Render every line of the entries below as a Markdown table with the columns Row and Text, where Row numbers each line and Text holds the line itself. Skip blank lines, and leave the pictures out.

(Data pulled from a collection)
__________________________________________________

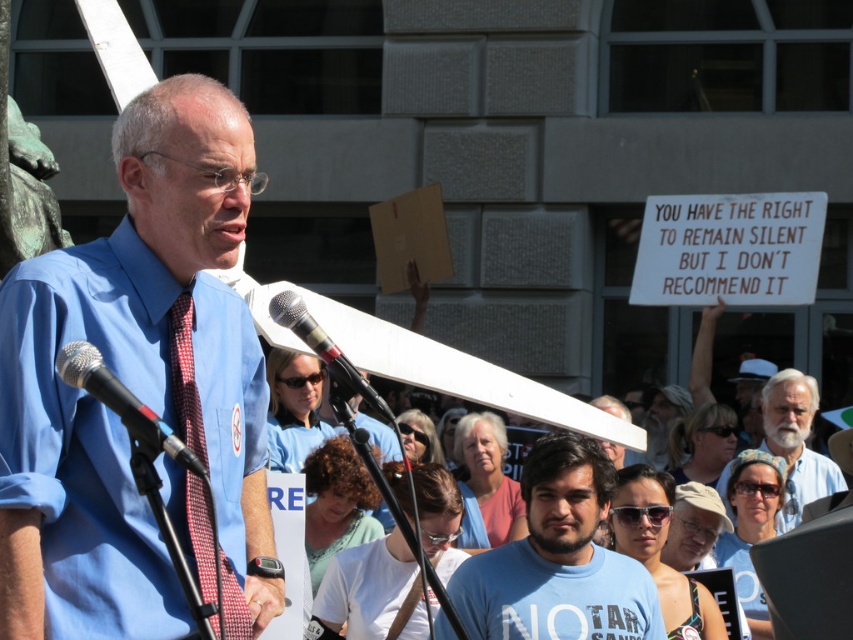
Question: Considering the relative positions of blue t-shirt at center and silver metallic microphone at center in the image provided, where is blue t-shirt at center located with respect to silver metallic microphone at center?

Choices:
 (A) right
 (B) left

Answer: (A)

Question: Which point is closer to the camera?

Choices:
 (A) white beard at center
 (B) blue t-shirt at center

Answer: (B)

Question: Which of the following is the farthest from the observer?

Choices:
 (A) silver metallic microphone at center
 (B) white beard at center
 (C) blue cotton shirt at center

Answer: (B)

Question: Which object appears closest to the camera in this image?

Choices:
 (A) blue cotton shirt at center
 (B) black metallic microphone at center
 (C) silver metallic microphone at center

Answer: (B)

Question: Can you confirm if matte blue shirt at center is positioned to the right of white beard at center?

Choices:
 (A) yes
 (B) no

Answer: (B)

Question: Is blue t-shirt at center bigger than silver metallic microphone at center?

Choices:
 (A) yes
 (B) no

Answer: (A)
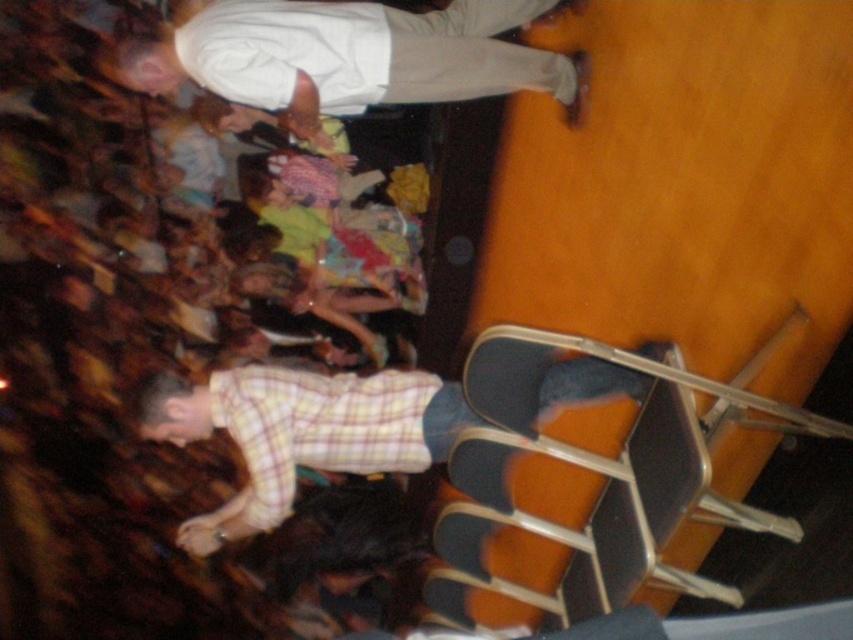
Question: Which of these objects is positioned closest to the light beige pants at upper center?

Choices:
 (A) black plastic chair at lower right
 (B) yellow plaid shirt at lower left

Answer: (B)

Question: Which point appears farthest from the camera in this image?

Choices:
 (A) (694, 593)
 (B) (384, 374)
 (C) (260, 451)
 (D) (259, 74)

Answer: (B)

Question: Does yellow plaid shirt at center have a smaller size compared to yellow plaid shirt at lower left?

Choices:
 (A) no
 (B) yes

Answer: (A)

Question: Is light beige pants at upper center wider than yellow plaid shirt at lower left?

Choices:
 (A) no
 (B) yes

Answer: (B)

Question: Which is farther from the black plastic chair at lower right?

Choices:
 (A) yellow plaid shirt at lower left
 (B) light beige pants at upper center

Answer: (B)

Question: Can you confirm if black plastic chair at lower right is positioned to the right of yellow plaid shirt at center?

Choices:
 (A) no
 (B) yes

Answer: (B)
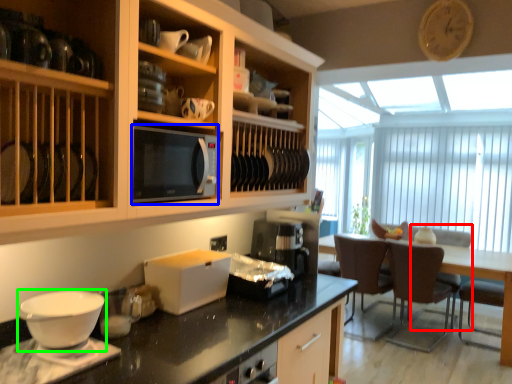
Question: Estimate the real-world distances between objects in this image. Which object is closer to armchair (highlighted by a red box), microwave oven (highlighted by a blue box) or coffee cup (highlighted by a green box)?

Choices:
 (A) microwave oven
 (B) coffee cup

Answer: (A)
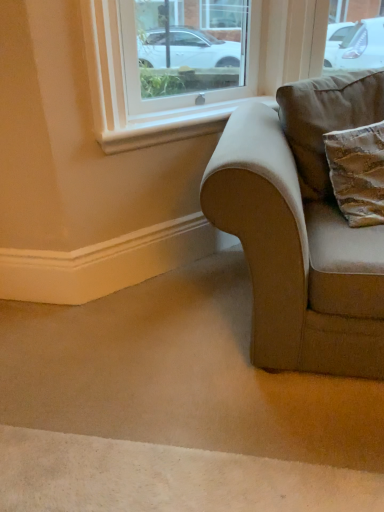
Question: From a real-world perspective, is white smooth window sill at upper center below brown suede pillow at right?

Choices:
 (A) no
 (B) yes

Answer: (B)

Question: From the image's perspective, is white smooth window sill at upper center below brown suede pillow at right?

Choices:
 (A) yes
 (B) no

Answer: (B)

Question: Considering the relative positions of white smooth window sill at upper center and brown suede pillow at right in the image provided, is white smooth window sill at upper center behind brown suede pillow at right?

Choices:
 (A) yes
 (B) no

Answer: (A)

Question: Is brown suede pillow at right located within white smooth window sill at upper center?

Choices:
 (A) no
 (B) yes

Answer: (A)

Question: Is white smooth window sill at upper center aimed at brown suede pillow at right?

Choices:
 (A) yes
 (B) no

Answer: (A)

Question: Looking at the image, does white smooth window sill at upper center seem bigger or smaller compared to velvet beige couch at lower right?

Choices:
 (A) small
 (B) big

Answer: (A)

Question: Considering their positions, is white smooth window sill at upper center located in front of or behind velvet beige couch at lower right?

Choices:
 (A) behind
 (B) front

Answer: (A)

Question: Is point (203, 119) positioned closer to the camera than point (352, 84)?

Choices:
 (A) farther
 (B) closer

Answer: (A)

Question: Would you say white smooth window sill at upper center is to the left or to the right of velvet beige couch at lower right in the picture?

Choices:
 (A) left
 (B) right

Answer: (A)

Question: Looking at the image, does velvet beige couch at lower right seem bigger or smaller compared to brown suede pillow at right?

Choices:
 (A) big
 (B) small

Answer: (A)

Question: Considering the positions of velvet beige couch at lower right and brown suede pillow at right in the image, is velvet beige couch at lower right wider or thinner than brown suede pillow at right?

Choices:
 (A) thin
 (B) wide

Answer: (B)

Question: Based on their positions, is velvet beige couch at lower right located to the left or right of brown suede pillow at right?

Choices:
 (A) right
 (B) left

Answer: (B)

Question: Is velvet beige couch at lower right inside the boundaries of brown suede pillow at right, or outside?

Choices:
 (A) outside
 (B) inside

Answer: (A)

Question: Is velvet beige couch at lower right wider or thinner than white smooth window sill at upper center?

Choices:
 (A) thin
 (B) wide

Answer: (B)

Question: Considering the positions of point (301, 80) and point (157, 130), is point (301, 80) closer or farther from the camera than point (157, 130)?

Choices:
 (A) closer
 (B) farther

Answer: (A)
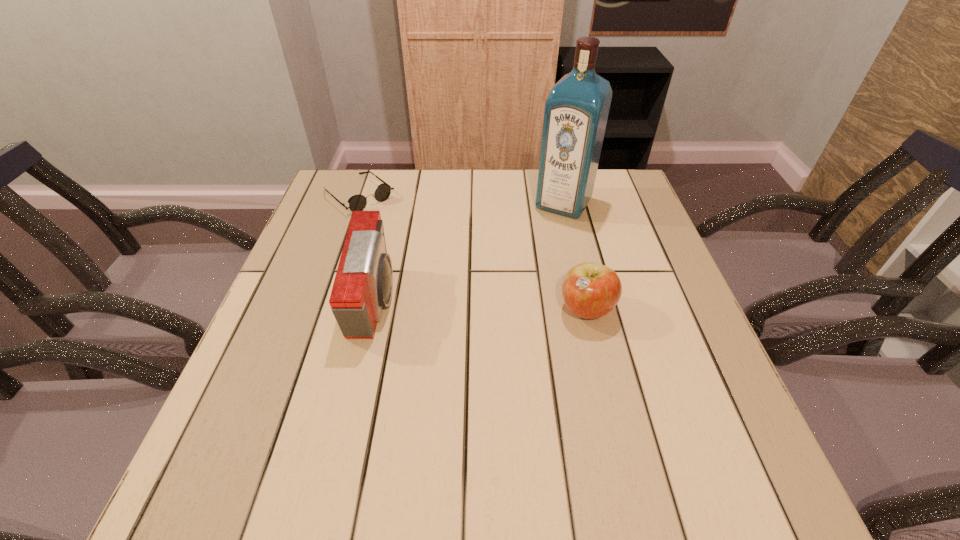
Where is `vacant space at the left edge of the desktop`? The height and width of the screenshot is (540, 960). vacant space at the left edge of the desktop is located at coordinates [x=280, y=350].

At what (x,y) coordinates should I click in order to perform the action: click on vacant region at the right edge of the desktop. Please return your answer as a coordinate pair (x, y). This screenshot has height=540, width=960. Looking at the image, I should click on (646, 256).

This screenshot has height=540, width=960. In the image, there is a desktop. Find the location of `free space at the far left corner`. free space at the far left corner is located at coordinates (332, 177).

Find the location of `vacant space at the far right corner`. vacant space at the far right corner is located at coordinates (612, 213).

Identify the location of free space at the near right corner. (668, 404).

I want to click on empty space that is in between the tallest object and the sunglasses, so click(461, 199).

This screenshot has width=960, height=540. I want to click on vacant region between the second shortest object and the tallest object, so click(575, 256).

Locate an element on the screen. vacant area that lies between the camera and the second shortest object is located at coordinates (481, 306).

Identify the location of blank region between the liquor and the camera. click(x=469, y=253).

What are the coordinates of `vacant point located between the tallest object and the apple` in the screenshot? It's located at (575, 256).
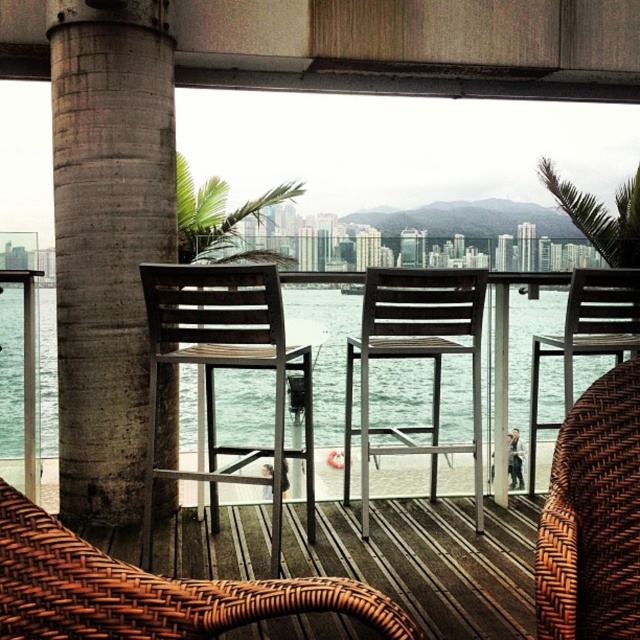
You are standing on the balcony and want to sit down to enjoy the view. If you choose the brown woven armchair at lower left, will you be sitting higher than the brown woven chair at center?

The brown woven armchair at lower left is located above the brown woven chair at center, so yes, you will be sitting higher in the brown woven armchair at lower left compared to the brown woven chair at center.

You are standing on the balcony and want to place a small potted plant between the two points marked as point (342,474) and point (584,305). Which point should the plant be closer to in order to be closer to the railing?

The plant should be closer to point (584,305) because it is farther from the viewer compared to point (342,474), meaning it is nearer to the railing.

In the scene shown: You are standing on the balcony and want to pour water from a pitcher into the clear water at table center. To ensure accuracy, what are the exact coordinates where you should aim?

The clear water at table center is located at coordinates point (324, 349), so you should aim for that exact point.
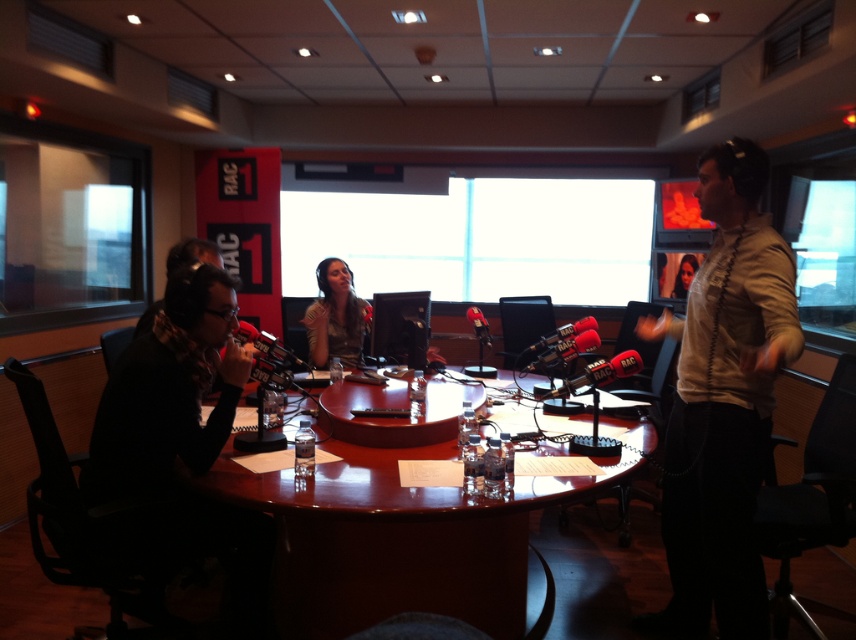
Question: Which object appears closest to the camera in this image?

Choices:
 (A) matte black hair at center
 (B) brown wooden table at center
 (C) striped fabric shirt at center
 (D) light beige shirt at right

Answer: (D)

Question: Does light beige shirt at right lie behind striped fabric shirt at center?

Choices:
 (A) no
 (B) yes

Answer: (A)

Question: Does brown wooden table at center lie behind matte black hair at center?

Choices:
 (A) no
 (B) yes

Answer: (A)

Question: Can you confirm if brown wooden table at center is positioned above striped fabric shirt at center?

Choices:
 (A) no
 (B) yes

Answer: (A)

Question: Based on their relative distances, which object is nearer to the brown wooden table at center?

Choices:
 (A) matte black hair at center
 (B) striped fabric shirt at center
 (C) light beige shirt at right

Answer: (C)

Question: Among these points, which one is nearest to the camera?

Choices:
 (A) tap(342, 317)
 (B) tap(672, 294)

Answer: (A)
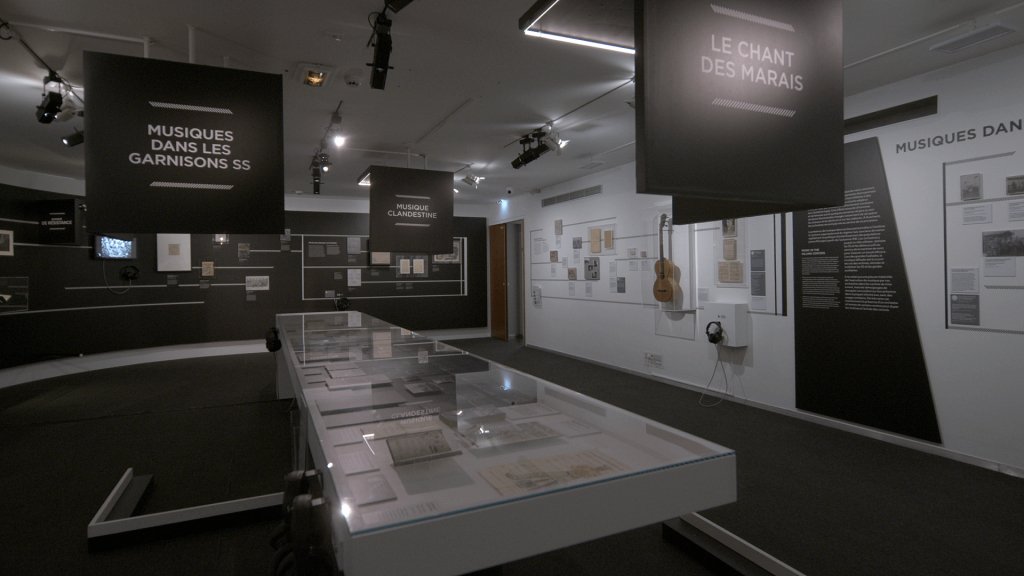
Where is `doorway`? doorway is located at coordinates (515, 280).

__________________________________________________

_Expected output:_
| Row | Text |
|---|---|
| 1 | Question: Considering the relative positions of blue t-shirt at center and silver metallic microphone at center in the image provided, where is blue t-shirt at center located with respect to silver metallic microphone at center? |
| 2 | Choices: |
| 3 |  (A) right |
| 4 |  (B) left |
| 5 | Answer: (A) |
| 6 | Question: Which point is closer to the camera? |
| 7 | Choices: |
| 8 |  (A) white beard at center |
| 9 |  (B) blue t-shirt at center |
| 10 | Answer: (B) |
| 11 | Question: Which of the following is the farthest from the observer? |
| 12 | Choices: |
| 13 |  (A) silver metallic microphone at center |
| 14 |  (B) white beard at center |
| 15 |  (C) blue cotton shirt at center |
| 16 | Answer: (B) |
| 17 | Question: Which object appears closest to the camera in this image? |
| 18 | Choices: |
| 19 |  (A) blue cotton shirt at center |
| 20 |  (B) black metallic microphone at center |
| 21 |  (C) silver metallic microphone at center |
| 22 | Answer: (B) |
| 23 | Question: Can you confirm if matte blue shirt at center is positioned to the right of white beard at center? |
| 24 | Choices: |
| 25 |  (A) yes |
| 26 |  (B) no |
| 27 | Answer: (B) |
| 28 | Question: Is blue t-shirt at center bigger than silver metallic microphone at center? |
| 29 | Choices: |
| 30 |  (A) yes |
| 31 |  (B) no |
| 32 | Answer: (A) |
| 33 | Question: Which of these objects is positioned closest to the light beige pants at upper center? |
| 34 | Choices: |
| 35 |  (A) black plastic chair at lower right |
| 36 |  (B) yellow plaid shirt at lower left |
| 37 | Answer: (B) |
| 38 | Question: Which point appears farthest from the camera in this image? |
| 39 | Choices: |
| 40 |  (A) (694, 593) |
| 41 |  (B) (384, 374) |
| 42 |  (C) (260, 451) |
| 43 |  (D) (259, 74) |
| 44 | Answer: (B) |
| 45 | Question: Does yellow plaid shirt at center have a smaller size compared to yellow plaid shirt at lower left? |
| 46 | Choices: |
| 47 |  (A) no |
| 48 |  (B) yes |
| 49 | Answer: (A) |
| 50 | Question: Is light beige pants at upper center wider than yellow plaid shirt at lower left? |
| 51 | Choices: |
| 52 |  (A) no |
| 53 |  (B) yes |
| 54 | Answer: (B) |
| 55 | Question: Which is farther from the black plastic chair at lower right? |
| 56 | Choices: |
| 57 |  (A) yellow plaid shirt at lower left |
| 58 |  (B) light beige pants at upper center |
| 59 | Answer: (B) |
| 60 | Question: Can you confirm if black plastic chair at lower right is positioned to the right of yellow plaid shirt at center? |
| 61 | Choices: |
| 62 |  (A) no |
| 63 |  (B) yes |
| 64 | Answer: (B) |
| 65 | Question: Estimate the real-world distances between objects in this image. Which object is closer to armchair (highlighted by a red box), microwave oven (highlighted by a blue box) or coffee cup (highlighted by a green box)? |
| 66 | Choices: |
| 67 |  (A) microwave oven |
| 68 |  (B) coffee cup |
| 69 | Answer: (A) |
| 70 | Question: From a real-world perspective, is white smooth window sill at upper center below brown suede pillow at right? |
| 71 | Choices: |
| 72 |  (A) no |
| 73 |  (B) yes |
| 74 | Answer: (B) |
| 75 | Question: From the image's perspective, is white smooth window sill at upper center below brown suede pillow at right? |
| 76 | Choices: |
| 77 |  (A) yes |
| 78 |  (B) no |
| 79 | Answer: (B) |
| 80 | Question: Considering the relative positions of white smooth window sill at upper center and brown suede pillow at right in the image provided, is white smooth window sill at upper center behind brown suede pillow at right? |
| 81 | Choices: |
| 82 |  (A) yes |
| 83 |  (B) no |
| 84 | Answer: (A) |
| 85 | Question: Is brown suede pillow at right located within white smooth window sill at upper center? |
| 86 | Choices: |
| 87 |  (A) no |
| 88 |  (B) yes |
| 89 | Answer: (A) |
| 90 | Question: Is white smooth window sill at upper center aimed at brown suede pillow at right? |
| 91 | Choices: |
| 92 |  (A) yes |
| 93 |  (B) no |
| 94 | Answer: (A) |
| 95 | Question: Looking at the image, does white smooth window sill at upper center seem bigger or smaller compared to velvet beige couch at lower right? |
| 96 | Choices: |
| 97 |  (A) small |
| 98 |  (B) big |
| 99 | Answer: (A) |
| 100 | Question: Considering their positions, is white smooth window sill at upper center located in front of or behind velvet beige couch at lower right? |
| 101 | Choices: |
| 102 |  (A) behind |
| 103 |  (B) front |
| 104 | Answer: (A) |
| 105 | Question: Is point (203, 119) positioned closer to the camera than point (352, 84)? |
| 106 | Choices: |
| 107 |  (A) farther |
| 108 |  (B) closer |
| 109 | Answer: (A) |
| 110 | Question: Would you say white smooth window sill at upper center is to the left or to the right of velvet beige couch at lower right in the picture? |
| 111 | Choices: |
| 112 |  (A) left |
| 113 |  (B) right |
| 114 | Answer: (A) |
| 115 | Question: Looking at the image, does velvet beige couch at lower right seem bigger or smaller compared to brown suede pillow at right? |
| 116 | Choices: |
| 117 |  (A) big |
| 118 |  (B) small |
| 119 | Answer: (A) |
| 120 | Question: Considering the positions of velvet beige couch at lower right and brown suede pillow at right in the image, is velvet beige couch at lower right wider or thinner than brown suede pillow at right? |
| 121 | Choices: |
| 122 |  (A) thin |
| 123 |  (B) wide |
| 124 | Answer: (B) |
| 125 | Question: Based on their positions, is velvet beige couch at lower right located to the left or right of brown suede pillow at right? |
| 126 | Choices: |
| 127 |  (A) right |
| 128 |  (B) left |
| 129 | Answer: (B) |
| 130 | Question: Is velvet beige couch at lower right inside the boundaries of brown suede pillow at right, or outside? |
| 131 | Choices: |
| 132 |  (A) outside |
| 133 |  (B) inside |
| 134 | Answer: (A) |
| 135 | Question: Is velvet beige couch at lower right wider or thinner than white smooth window sill at upper center? |
| 136 | Choices: |
| 137 |  (A) thin |
| 138 |  (B) wide |
| 139 | Answer: (B) |
| 140 | Question: Considering the positions of point (301, 80) and point (157, 130), is point (301, 80) closer or farther from the camera than point (157, 130)? |
| 141 | Choices: |
| 142 |  (A) closer |
| 143 |  (B) farther |
| 144 | Answer: (A) |
| 145 | Where is `vacant space at the left edge of the desktop`? The height and width of the screenshot is (540, 960). vacant space at the left edge of the desktop is located at coordinates [x=280, y=350]. |
| 146 | At what (x,y) coordinates should I click in order to perform the action: click on vacant region at the right edge of the desktop. Please return your answer as a coordinate pair (x, y). This screenshot has height=540, width=960. Looking at the image, I should click on (646, 256). |
| 147 | This screenshot has height=540, width=960. In the image, there is a desktop. Find the location of `free space at the far left corner`. free space at the far left corner is located at coordinates (332, 177). |
| 148 | Find the location of `vacant space at the far right corner`. vacant space at the far right corner is located at coordinates (612, 213). |
| 149 | Identify the location of free space at the near right corner. (668, 404). |
| 150 | I want to click on empty space that is in between the tallest object and the sunglasses, so click(461, 199). |
| 151 | This screenshot has width=960, height=540. I want to click on vacant region between the second shortest object and the tallest object, so click(575, 256). |
| 152 | Locate an element on the screen. vacant area that lies between the camera and the second shortest object is located at coordinates (481, 306). |
| 153 | Identify the location of blank region between the liquor and the camera. click(x=469, y=253). |
| 154 | What are the coordinates of `vacant point located between the tallest object and the apple` in the screenshot? It's located at (575, 256). |
| 155 | You are standing on the balcony and want to sit down to enjoy the view. If you choose the brown woven armchair at lower left, will you be sitting higher than the brown woven chair at center? |
| 156 | The brown woven armchair at lower left is located above the brown woven chair at center, so yes, you will be sitting higher in the brown woven armchair at lower left compared to the brown woven chair at center. |
| 157 | You are standing on the balcony and want to place a small potted plant between the two points marked as point (342,474) and point (584,305). Which point should the plant be closer to in order to be closer to the railing? |
| 158 | The plant should be closer to point (584,305) because it is farther from the viewer compared to point (342,474), meaning it is nearer to the railing. |
| 159 | In the scene shown: You are standing on the balcony and want to pour water from a pitcher into the clear water at table center. To ensure accuracy, what are the exact coordinates where you should aim? |
| 160 | The clear water at table center is located at coordinates point (324, 349), so you should aim for that exact point. |
| 161 | Question: Which object appears closest to the camera in this image? |
| 162 | Choices: |
| 163 |  (A) matte black hair at center |
| 164 |  (B) brown wooden table at center |
| 165 |  (C) striped fabric shirt at center |
| 166 |  (D) light beige shirt at right |
| 167 | Answer: (D) |
| 168 | Question: Does light beige shirt at right lie behind striped fabric shirt at center? |
| 169 | Choices: |
| 170 |  (A) no |
| 171 |  (B) yes |
| 172 | Answer: (A) |
| 173 | Question: Does brown wooden table at center lie behind matte black hair at center? |
| 174 | Choices: |
| 175 |  (A) no |
| 176 |  (B) yes |
| 177 | Answer: (A) |
| 178 | Question: Can you confirm if brown wooden table at center is positioned above striped fabric shirt at center? |
| 179 | Choices: |
| 180 |  (A) no |
| 181 |  (B) yes |
| 182 | Answer: (A) |
| 183 | Question: Based on their relative distances, which object is nearer to the brown wooden table at center? |
| 184 | Choices: |
| 185 |  (A) matte black hair at center |
| 186 |  (B) striped fabric shirt at center |
| 187 |  (C) light beige shirt at right |
| 188 | Answer: (C) |
| 189 | Question: Among these points, which one is nearest to the camera? |
| 190 | Choices: |
| 191 |  (A) tap(342, 317) |
| 192 |  (B) tap(672, 294) |
| 193 | Answer: (A) |
| 194 | Where is `doorway`? doorway is located at coordinates (515, 280). |